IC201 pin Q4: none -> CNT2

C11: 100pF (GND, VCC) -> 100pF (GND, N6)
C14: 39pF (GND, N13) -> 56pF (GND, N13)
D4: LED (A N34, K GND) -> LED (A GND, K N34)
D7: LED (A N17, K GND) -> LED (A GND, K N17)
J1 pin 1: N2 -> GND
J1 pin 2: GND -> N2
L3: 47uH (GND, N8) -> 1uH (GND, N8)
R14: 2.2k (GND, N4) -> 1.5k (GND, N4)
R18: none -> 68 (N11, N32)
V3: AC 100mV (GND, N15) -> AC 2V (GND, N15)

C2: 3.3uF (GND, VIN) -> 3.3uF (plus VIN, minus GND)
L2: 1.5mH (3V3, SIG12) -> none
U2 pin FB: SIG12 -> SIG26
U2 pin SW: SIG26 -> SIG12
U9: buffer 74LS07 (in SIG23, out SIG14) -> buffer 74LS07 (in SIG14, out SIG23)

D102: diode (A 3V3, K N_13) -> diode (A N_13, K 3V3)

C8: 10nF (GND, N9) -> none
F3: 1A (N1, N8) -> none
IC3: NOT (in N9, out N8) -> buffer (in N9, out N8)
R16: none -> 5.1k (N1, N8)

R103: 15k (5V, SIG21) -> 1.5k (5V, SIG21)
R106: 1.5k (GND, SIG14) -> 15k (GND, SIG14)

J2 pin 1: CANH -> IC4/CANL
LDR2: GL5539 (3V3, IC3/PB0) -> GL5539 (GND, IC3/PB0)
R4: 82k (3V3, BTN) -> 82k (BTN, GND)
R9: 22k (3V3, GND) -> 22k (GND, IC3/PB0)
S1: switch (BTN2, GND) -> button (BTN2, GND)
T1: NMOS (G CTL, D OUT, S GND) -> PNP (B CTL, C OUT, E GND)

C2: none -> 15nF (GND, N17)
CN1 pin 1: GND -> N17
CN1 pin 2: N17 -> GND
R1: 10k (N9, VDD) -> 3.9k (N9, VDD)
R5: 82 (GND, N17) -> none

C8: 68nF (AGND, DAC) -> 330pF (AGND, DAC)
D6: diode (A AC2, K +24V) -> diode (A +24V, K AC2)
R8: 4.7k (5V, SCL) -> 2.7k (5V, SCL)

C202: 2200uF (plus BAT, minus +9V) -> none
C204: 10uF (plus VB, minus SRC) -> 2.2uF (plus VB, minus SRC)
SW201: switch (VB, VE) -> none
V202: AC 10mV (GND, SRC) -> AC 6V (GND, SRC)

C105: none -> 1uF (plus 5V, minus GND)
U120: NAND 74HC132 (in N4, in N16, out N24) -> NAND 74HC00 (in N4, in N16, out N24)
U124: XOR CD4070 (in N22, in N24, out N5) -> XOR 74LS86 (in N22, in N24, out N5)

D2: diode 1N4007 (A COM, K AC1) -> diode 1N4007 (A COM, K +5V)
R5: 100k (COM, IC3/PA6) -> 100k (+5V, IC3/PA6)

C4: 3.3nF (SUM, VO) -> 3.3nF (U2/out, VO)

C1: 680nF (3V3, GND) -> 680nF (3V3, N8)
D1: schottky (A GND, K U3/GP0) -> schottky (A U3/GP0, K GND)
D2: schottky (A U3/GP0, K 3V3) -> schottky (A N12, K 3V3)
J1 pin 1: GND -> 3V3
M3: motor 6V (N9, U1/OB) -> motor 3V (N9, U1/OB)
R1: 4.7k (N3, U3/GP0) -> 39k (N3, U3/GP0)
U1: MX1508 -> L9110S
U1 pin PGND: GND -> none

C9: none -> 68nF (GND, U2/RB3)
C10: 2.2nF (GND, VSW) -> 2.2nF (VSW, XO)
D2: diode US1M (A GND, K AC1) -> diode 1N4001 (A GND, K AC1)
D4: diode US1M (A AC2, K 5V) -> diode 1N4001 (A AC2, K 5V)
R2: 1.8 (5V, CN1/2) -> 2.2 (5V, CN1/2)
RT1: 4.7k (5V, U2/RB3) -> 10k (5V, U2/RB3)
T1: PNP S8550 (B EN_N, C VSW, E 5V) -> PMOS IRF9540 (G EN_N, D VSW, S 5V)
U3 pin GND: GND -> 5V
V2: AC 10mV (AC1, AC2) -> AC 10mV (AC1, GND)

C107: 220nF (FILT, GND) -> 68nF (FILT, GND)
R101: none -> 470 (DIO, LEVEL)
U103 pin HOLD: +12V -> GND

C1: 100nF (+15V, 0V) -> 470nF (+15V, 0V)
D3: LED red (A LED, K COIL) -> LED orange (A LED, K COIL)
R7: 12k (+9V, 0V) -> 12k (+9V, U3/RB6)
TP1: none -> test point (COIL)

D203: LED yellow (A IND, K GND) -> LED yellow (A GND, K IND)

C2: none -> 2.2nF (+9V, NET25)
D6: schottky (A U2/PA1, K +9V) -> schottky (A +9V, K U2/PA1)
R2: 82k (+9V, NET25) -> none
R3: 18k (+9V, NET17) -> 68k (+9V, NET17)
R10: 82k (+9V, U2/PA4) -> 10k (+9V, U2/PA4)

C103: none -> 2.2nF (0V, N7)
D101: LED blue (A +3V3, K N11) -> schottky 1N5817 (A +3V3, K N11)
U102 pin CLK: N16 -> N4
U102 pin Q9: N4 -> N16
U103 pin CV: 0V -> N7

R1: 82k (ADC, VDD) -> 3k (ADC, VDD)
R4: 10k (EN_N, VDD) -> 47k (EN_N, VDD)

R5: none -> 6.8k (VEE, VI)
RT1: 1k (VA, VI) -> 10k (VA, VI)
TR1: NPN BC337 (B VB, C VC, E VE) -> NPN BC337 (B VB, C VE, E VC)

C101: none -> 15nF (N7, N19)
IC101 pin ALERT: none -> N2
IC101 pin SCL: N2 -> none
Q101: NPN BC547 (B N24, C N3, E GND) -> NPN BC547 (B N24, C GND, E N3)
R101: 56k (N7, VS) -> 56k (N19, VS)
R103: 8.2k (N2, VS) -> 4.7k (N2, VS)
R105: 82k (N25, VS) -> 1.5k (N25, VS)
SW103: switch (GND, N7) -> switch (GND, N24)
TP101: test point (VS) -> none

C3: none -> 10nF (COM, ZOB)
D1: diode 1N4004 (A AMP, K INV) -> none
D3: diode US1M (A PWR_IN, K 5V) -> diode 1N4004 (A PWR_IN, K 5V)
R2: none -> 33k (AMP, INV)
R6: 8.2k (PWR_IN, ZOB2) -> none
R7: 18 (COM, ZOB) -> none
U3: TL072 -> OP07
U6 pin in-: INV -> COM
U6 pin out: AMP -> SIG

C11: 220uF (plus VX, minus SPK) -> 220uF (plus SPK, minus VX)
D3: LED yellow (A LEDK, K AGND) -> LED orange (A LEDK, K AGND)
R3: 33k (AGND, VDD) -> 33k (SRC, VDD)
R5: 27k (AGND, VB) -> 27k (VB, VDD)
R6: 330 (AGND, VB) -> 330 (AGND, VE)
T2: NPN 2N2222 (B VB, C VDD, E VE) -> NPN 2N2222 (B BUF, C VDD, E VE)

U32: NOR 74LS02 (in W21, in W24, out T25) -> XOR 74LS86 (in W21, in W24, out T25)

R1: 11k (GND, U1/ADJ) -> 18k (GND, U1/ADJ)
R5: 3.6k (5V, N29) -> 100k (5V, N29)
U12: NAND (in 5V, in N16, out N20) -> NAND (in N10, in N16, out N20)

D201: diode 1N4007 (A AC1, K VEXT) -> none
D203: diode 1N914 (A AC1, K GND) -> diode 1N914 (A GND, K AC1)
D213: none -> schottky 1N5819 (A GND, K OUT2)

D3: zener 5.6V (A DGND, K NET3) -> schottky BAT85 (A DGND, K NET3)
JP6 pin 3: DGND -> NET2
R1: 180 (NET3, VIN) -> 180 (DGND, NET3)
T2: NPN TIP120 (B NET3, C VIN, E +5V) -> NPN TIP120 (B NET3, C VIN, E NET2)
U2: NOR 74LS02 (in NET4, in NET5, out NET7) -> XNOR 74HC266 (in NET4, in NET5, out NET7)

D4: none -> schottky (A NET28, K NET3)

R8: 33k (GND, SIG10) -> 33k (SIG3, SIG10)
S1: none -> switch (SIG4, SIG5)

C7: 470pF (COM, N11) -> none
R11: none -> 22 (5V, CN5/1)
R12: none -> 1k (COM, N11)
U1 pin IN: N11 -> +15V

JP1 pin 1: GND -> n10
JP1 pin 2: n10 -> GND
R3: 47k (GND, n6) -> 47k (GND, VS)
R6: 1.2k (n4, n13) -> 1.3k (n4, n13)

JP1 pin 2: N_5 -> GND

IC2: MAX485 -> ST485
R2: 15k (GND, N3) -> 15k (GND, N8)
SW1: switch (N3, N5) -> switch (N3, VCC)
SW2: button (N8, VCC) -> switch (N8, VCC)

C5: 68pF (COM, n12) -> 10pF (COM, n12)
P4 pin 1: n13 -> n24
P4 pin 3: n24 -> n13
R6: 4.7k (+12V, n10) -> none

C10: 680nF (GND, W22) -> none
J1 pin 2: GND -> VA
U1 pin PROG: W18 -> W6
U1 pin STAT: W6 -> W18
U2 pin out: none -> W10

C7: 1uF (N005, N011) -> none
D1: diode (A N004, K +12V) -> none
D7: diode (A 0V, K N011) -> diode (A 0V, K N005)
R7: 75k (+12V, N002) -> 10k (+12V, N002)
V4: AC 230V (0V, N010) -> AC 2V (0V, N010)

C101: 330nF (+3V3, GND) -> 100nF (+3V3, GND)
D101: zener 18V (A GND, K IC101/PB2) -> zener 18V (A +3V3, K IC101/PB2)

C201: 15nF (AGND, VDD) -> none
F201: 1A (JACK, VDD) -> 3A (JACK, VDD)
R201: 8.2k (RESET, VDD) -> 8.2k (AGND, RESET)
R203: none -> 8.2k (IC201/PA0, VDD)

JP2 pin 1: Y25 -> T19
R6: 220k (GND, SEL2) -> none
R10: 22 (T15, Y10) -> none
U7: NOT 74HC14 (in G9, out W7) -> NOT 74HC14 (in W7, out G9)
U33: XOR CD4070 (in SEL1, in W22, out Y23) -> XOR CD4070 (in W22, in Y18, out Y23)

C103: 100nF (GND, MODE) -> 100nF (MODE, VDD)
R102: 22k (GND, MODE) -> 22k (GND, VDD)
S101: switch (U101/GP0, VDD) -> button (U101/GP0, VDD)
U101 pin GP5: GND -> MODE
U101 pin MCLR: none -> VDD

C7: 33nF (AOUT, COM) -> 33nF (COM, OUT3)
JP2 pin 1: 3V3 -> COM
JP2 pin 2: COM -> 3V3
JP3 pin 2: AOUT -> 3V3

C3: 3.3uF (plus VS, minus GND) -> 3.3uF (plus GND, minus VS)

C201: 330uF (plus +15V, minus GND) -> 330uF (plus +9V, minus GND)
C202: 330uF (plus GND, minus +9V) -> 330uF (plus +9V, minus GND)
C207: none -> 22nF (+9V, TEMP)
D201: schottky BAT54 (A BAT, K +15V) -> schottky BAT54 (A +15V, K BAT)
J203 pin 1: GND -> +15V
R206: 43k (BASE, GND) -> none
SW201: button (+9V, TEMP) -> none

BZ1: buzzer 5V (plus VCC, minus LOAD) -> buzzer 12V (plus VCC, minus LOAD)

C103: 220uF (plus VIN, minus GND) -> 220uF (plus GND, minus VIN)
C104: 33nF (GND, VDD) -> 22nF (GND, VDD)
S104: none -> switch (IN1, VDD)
════
§ To do: Reproduce exactly, and only, the lines from the start of the entries through the one that contains "D2: diode 1N4007".

§ Answer below:
IC201 pin Q4: none -> CNT2

C11: 100pF (GND, VCC) -> 100pF (GND, N6)
C14: 39pF (GND, N13) -> 56pF (GND, N13)
D4: LED (A N34, K GND) -> LED (A GND, K N34)
D7: LED (A N17, K GND) -> LED (A GND, K N17)
J1 pin 1: N2 -> GND
J1 pin 2: GND -> N2
L3: 47uH (GND, N8) -> 1uH (GND, N8)
R14: 2.2k (GND, N4) -> 1.5k (GND, N4)
R18: none -> 68 (N11, N32)
V3: AC 100mV (GND, N15) -> AC 2V (GND, N15)

C2: 3.3uF (GND, VIN) -> 3.3uF (plus VIN, minus GND)
L2: 1.5mH (3V3, SIG12) -> none
U2 pin FB: SIG12 -> SIG26
U2 pin SW: SIG26 -> SIG12
U9: buffer 74LS07 (in SIG23, out SIG14) -> buffer 74LS07 (in SIG14, out SIG23)

D102: diode (A 3V3, K N_13) -> diode (A N_13, K 3V3)

C8: 10nF (GND, N9) -> none
F3: 1A (N1, N8) -> none
IC3: NOT (in N9, out N8) -> buffer (in N9, out N8)
R16: none -> 5.1k (N1, N8)

R103: 15k (5V, SIG21) -> 1.5k (5V, SIG21)
R106: 1.5k (GND, SIG14) -> 15k (GND, SIG14)

J2 pin 1: CANH -> IC4/CANL
LDR2: GL5539 (3V3, IC3/PB0) -> GL5539 (GND, IC3/PB0)
R4: 82k (3V3, BTN) -> 82k (BTN, GND)
R9: 22k (3V3, GND) -> 22k (GND, IC3/PB0)
S1: switch (BTN2, GND) -> button (BTN2, GND)
T1: NMOS (G CTL, D OUT, S GND) -> PNP (B CTL, C OUT, E GND)

C2: none -> 15nF (GND, N17)
CN1 pin 1: GND -> N17
CN1 pin 2: N17 -> GND
R1: 10k (N9, VDD) -> 3.9k (N9, VDD)
R5: 82 (GND, N17) -> none

C8: 68nF (AGND, DAC) -> 330pF (AGND, DAC)
D6: diode (A AC2, K +24V) -> diode (A +24V, K AC2)
R8: 4.7k (5V, SCL) -> 2.7k (5V, SCL)

C202: 2200uF (plus BAT, minus +9V) -> none
C204: 10uF (plus VB, minus SRC) -> 2.2uF (plus VB, minus SRC)
SW201: switch (VB, VE) -> none
V202: AC 10mV (GND, SRC) -> AC 6V (GND, SRC)

C105: none -> 1uF (plus 5V, minus GND)
U120: NAND 74HC132 (in N4, in N16, out N24) -> NAND 74HC00 (in N4, in N16, out N24)
U124: XOR CD4070 (in N22, in N24, out N5) -> XOR 74LS86 (in N22, in N24, out N5)

D2: diode 1N4007 (A COM, K AC1) -> diode 1N4007 (A COM, K +5V)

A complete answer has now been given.